__Exercise objective__: Taking the line that contains "R1: 1M (NET11, NET25) -> 27k (NET11, NET25)" as the start and the last line of the data as the end, repeat exactly every line in that span, but no pictures.

__Records to process__:
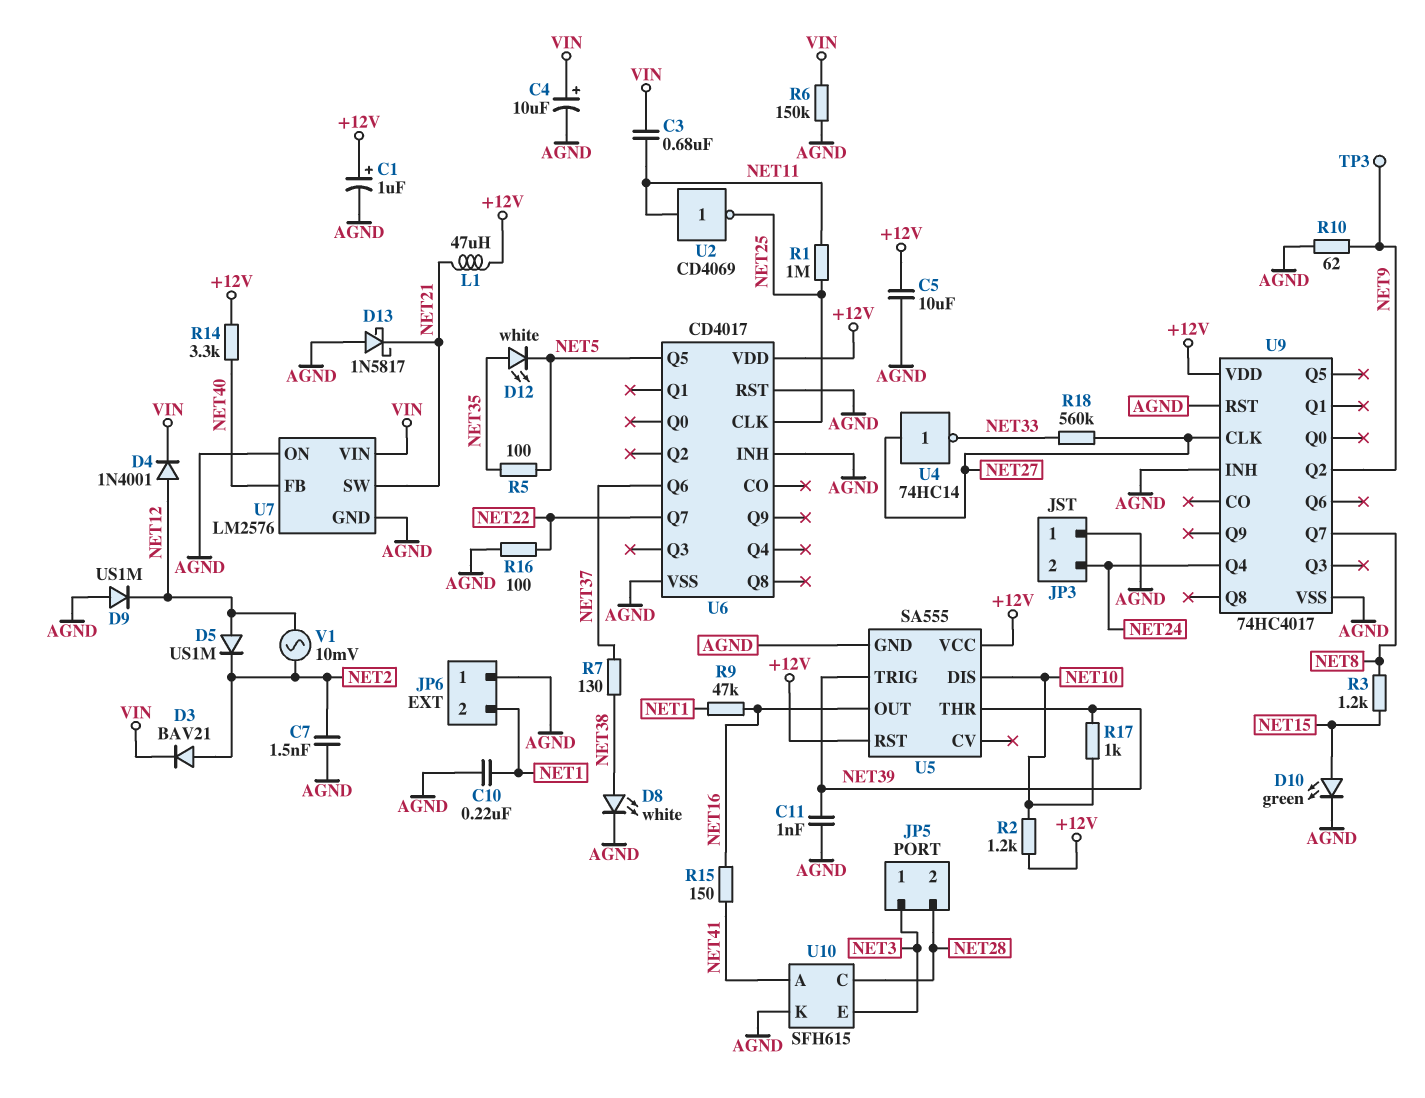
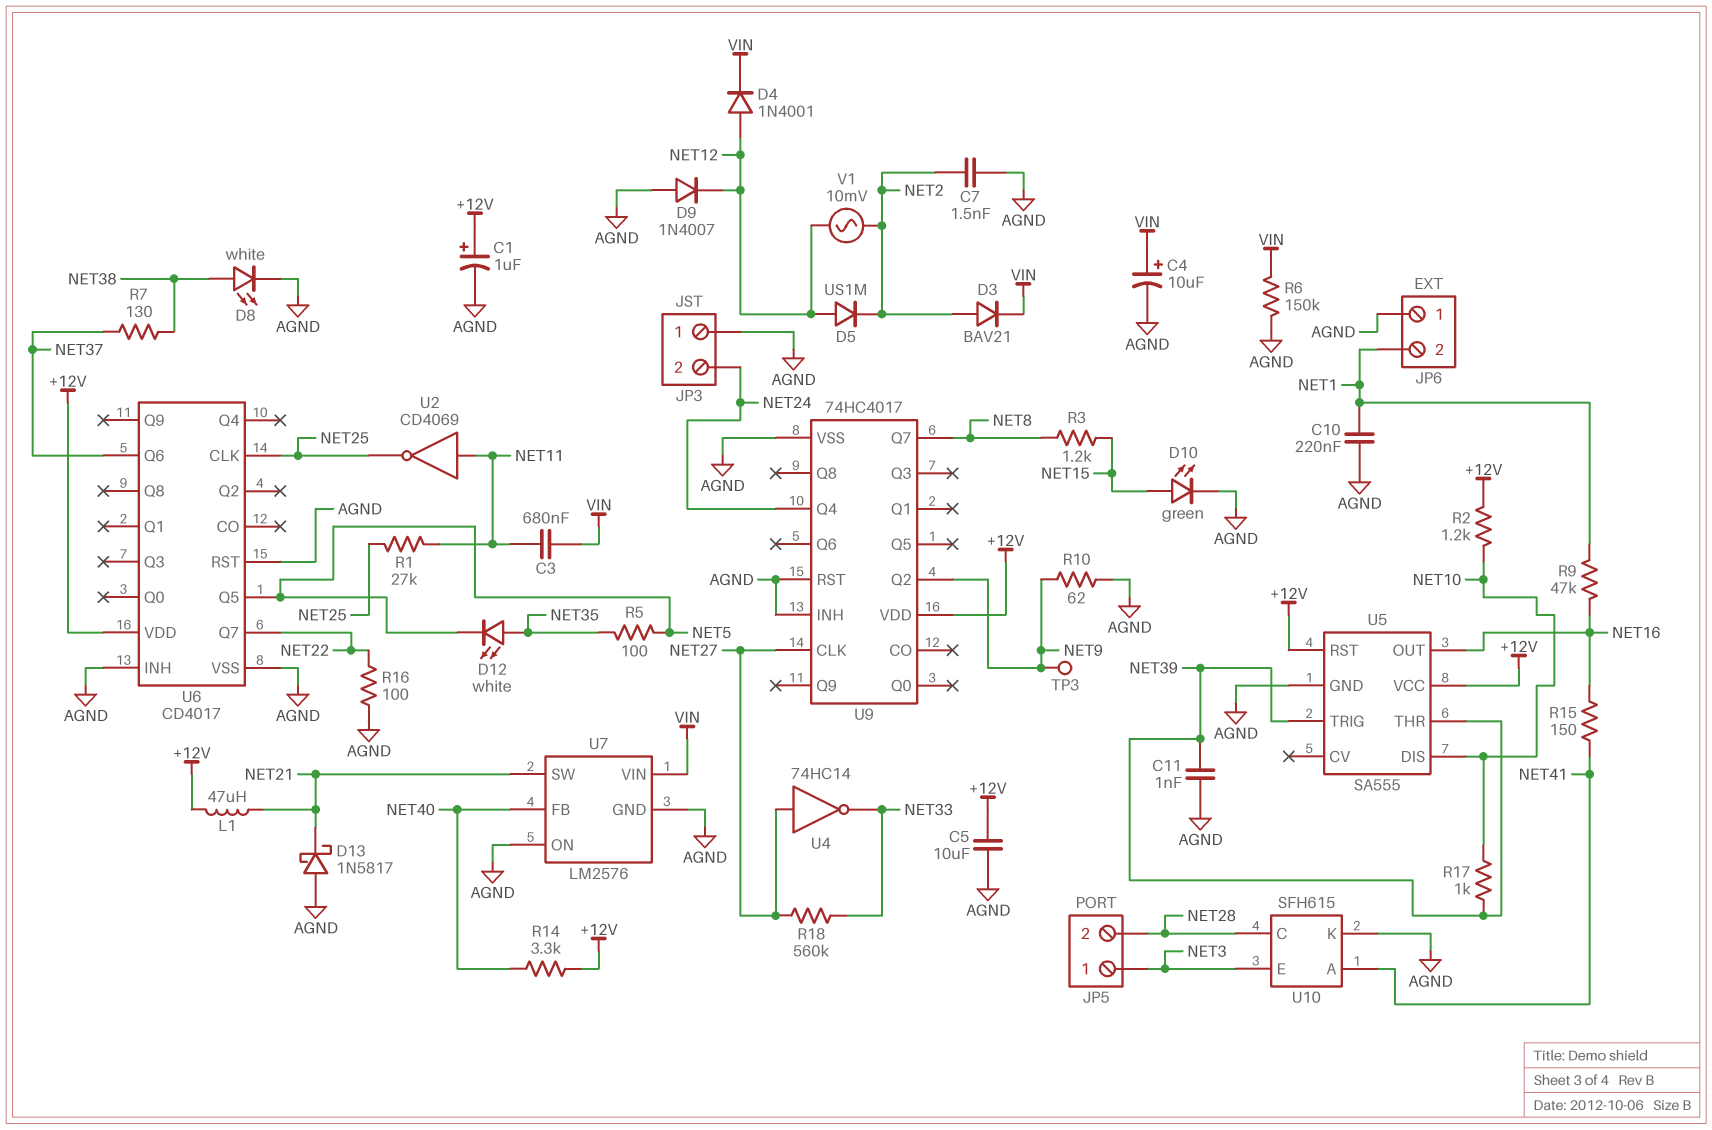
D9: diode US1M (A AGND, K NET12) -> diode 1N4007 (A AGND, K NET12)
R1: 1M (NET11, NET25) -> 27k (NET11, NET25)

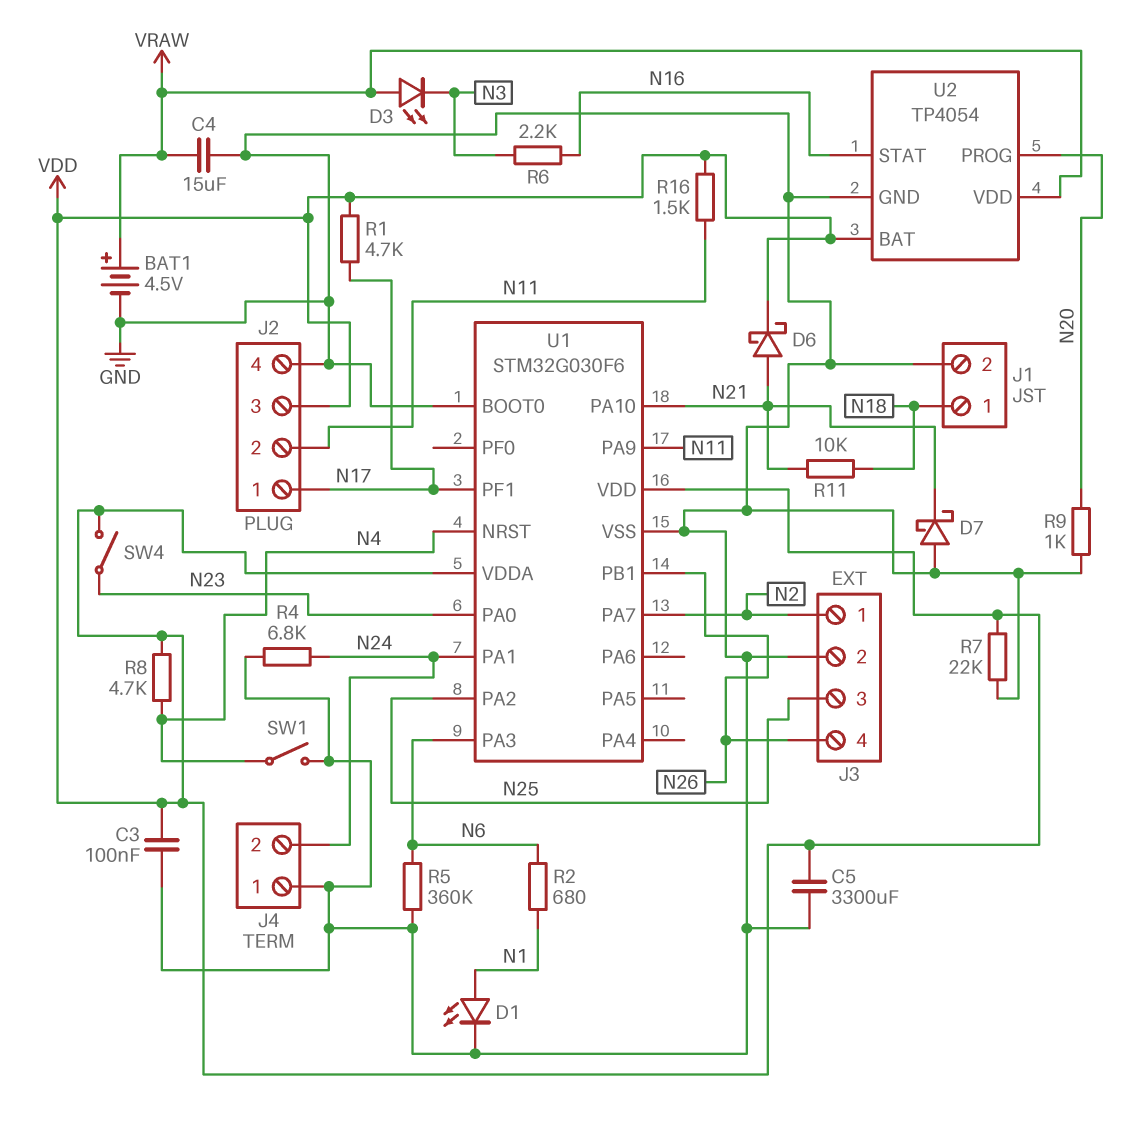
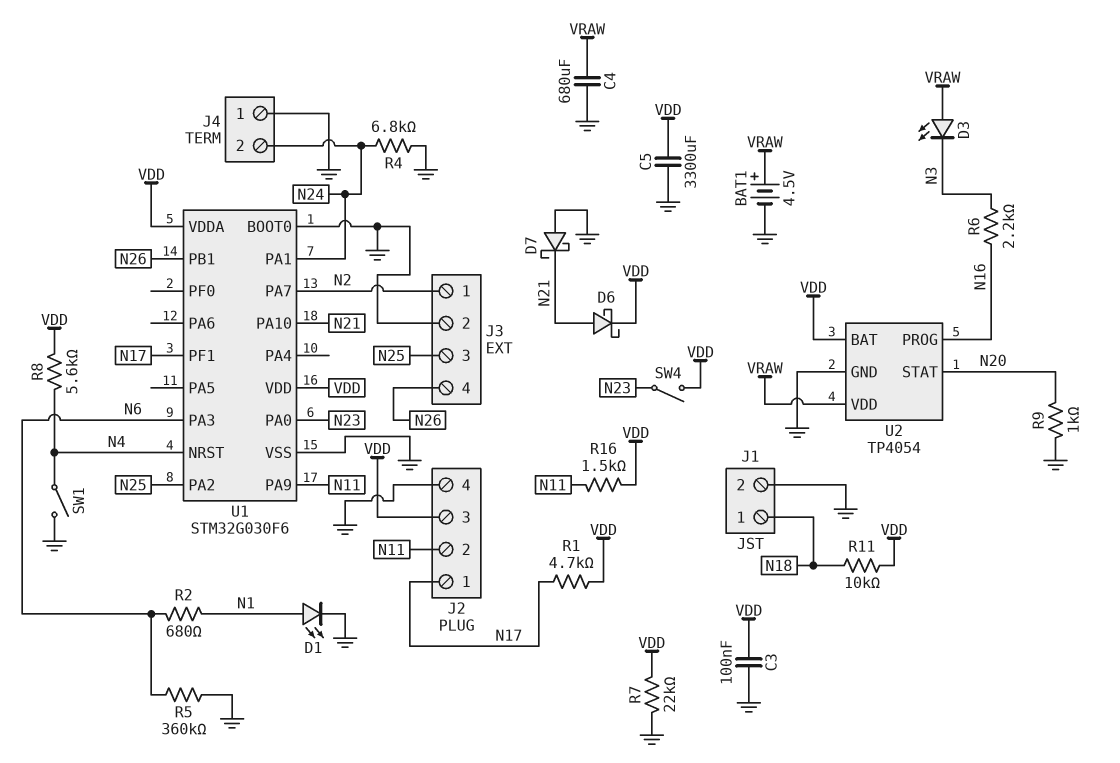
C4: 15uF (GND, VRAW) -> 680uF (GND, VRAW)
R8: 4.7k (N4, VDD) -> 5.6k (N4, VDD)
R11: 10k (N18, N21) -> 10k (N18, VDD)
U2 pin PROG: N20 -> N16
U2 pin STAT: N16 -> N20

__Solution__:
R1: 1M (NET11, NET25) -> 27k (NET11, NET25)

C4: 15uF (GND, VRAW) -> 680uF (GND, VRAW)
R8: 4.7k (N4, VDD) -> 5.6k (N4, VDD)
R11: 10k (N18, N21) -> 10k (N18, VDD)
U2 pin PROG: N20 -> N16
U2 pin STAT: N16 -> N20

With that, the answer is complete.